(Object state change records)

========

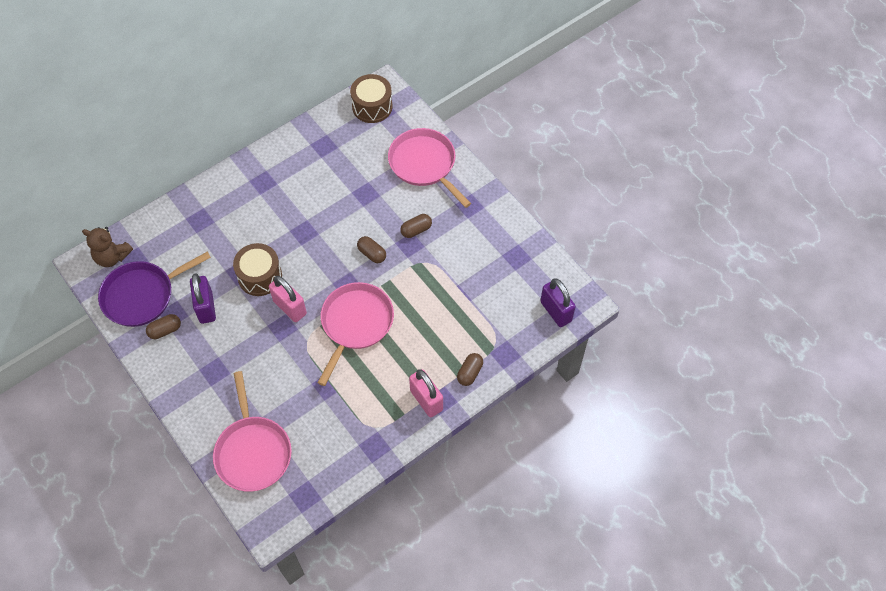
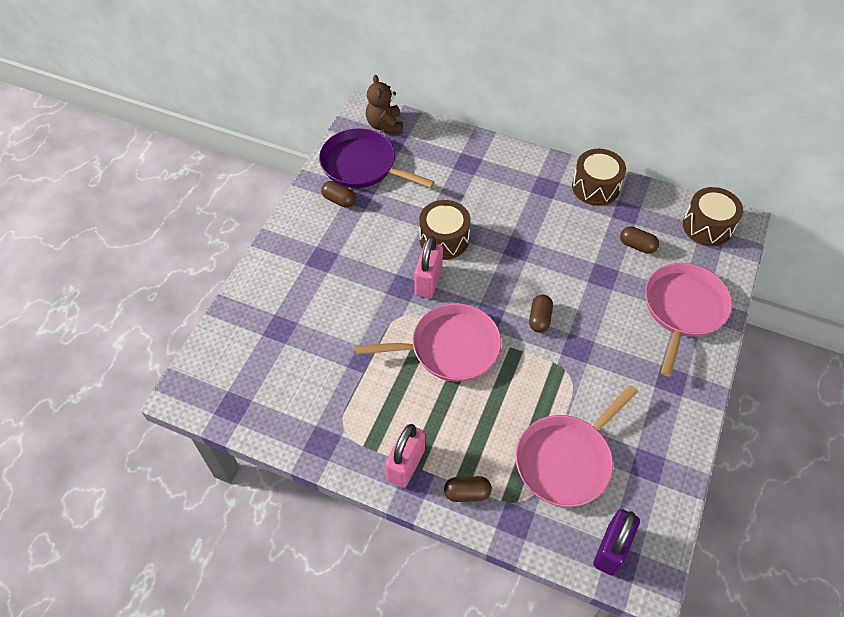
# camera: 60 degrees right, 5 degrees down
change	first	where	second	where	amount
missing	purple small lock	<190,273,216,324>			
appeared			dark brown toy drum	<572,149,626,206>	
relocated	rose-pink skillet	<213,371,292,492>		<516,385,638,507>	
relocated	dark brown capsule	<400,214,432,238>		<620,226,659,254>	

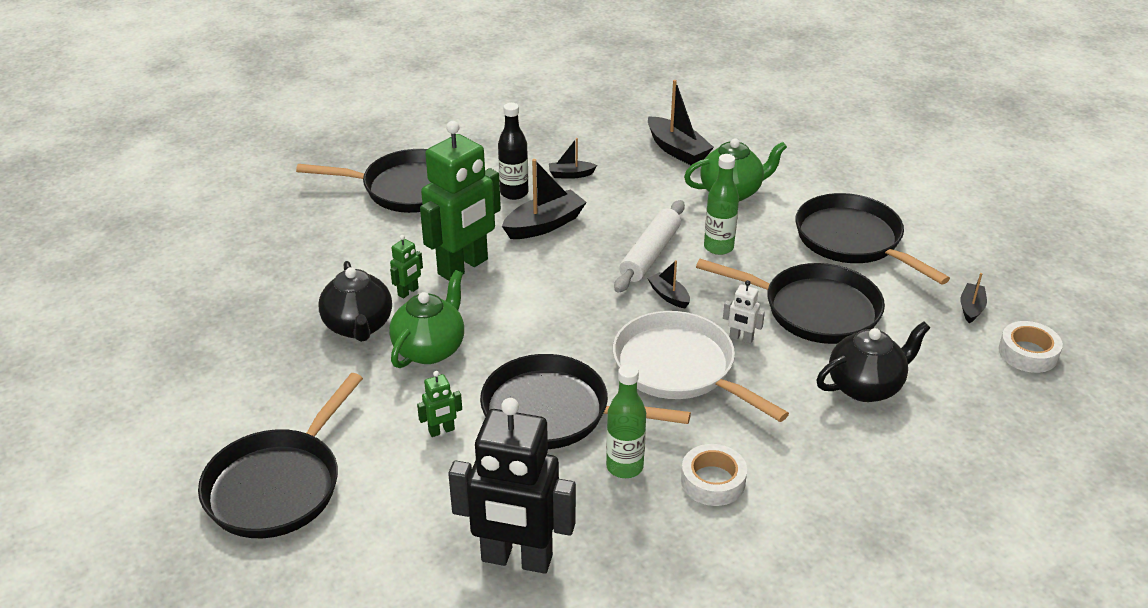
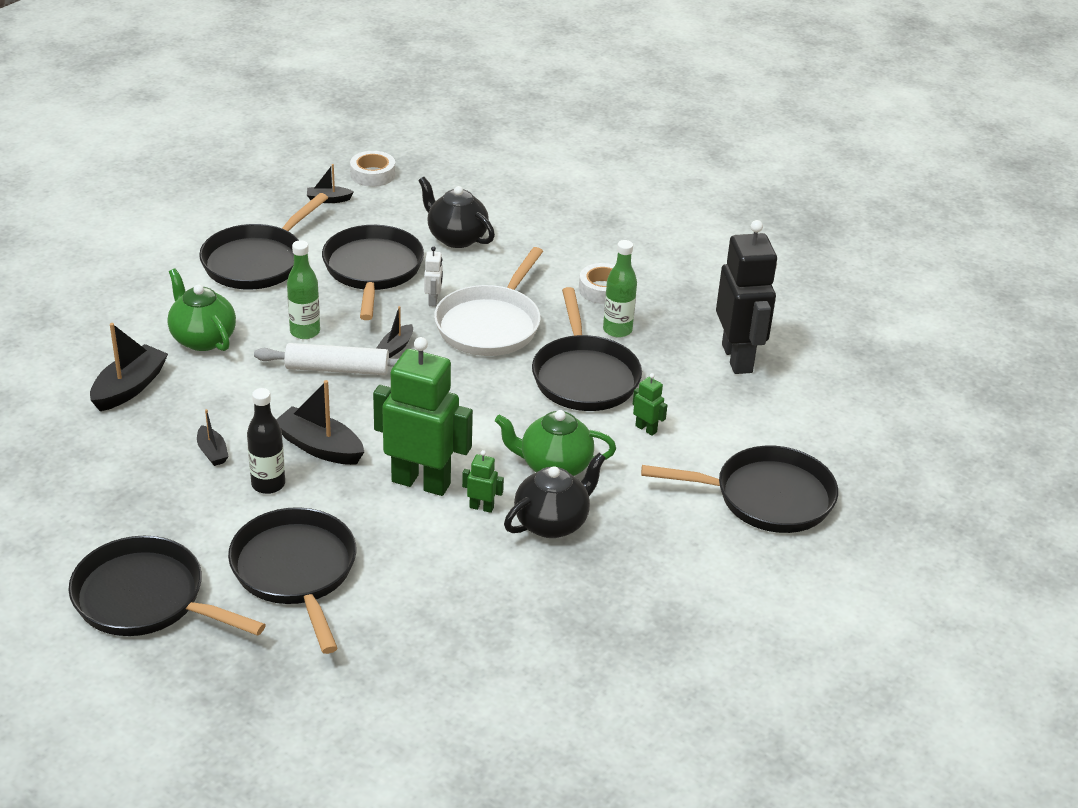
# camera: 115 degrees left, 0 degrees up
change	first	where	second	where	amount
appeared			jet-black skillet	<69,536,266,636>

========

Excluding every picture, write out each record word for word.

# camera: 60 degrees right, 5 degrees down
change	first	where	second	where	amount
missing	purple small lock	<190,273,216,324>			
appeared			dark brown toy drum	<572,149,626,206>	
relocated	rose-pink skillet	<213,371,292,492>		<516,385,638,507>	
relocated	dark brown capsule	<400,214,432,238>		<620,226,659,254>	

# camera: 115 degrees left, 0 degrees up
change	first	where	second	where	amount
appeared			jet-black skillet	<69,536,266,636>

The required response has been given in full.